What is needed -
If any record holds an image, omit the image and print the rest exactly.

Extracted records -
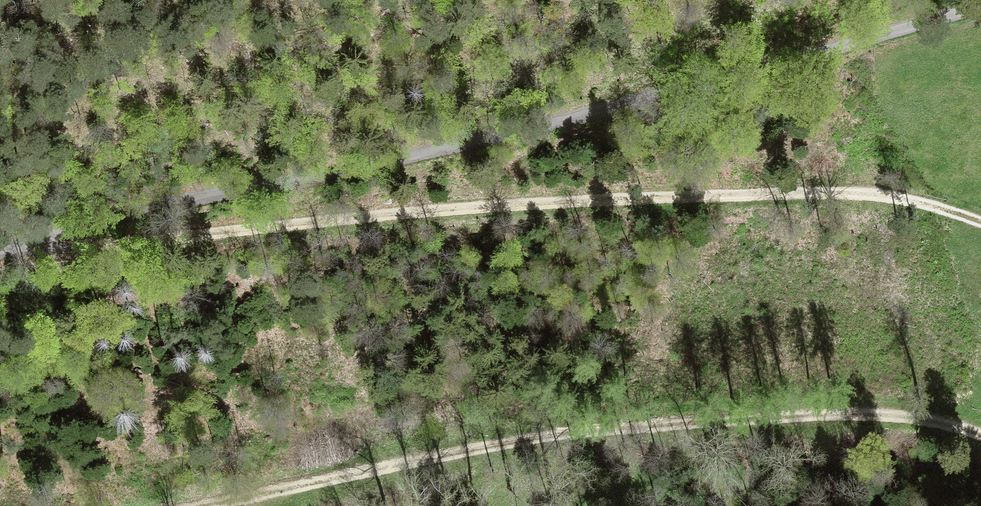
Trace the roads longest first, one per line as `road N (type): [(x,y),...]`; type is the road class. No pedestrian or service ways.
road 1 (unclassified): [(980,5),(612,110),(185,200),(0,253)]
road 2 (track): [(23,251),(429,209),(842,191),(980,221)]
road 3 (track): [(980,437),(842,412),(585,433),(212,505)]

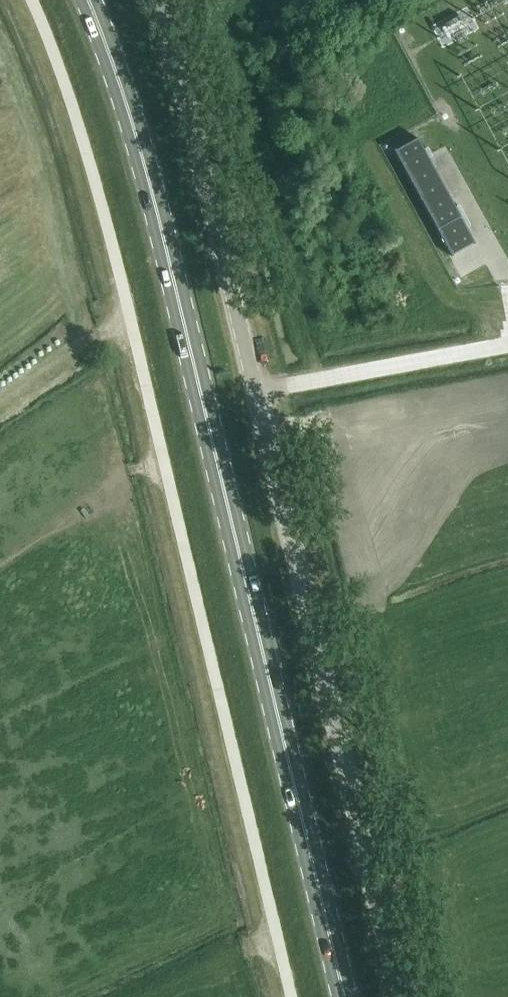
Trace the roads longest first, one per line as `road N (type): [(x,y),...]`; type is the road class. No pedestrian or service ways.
road 1 (primary): [(344,996),(153,195),(89,0)]
road 2 (unclassified): [(399,996),(209,196),(155,0)]

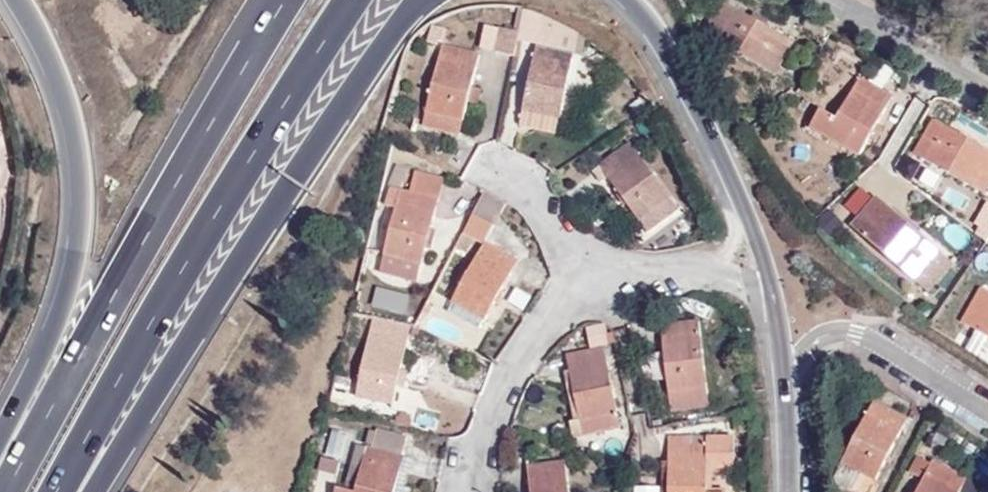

Solved problem -
Trace the roads longest first, one per line as `road N (type): [(x,y),...]`; type is the road class. No pedestrian or service ways.
road 1 (unclassified): [(980,5),(612,110),(185,200),(0,253)]
road 2 (track): [(23,251),(429,209),(842,191),(980,221)]
road 3 (track): [(980,437),(842,412),(585,433),(212,505)]

Trace the roads longest first, one per line as `road N (type): [(x,y),...]`; type is the road class. No pedestrian or service ways.
road 1 (primary): [(344,996),(153,195),(89,0)]
road 2 (unclassified): [(399,996),(209,196),(155,0)]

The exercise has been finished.